- _COLLECTED DATA_
--------------------------------
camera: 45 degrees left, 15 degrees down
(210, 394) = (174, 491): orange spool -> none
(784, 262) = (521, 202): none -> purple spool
--------------------------------
- _YOUR OBJECTIVE_
For this exercise, transcribe the whole listing verbatim.

- _TASK RESPONSE_
camera: 45 degrees left, 15 degrees down
(210, 394) = (174, 491): orange spool -> none
(784, 262) = (521, 202): none -> purple spool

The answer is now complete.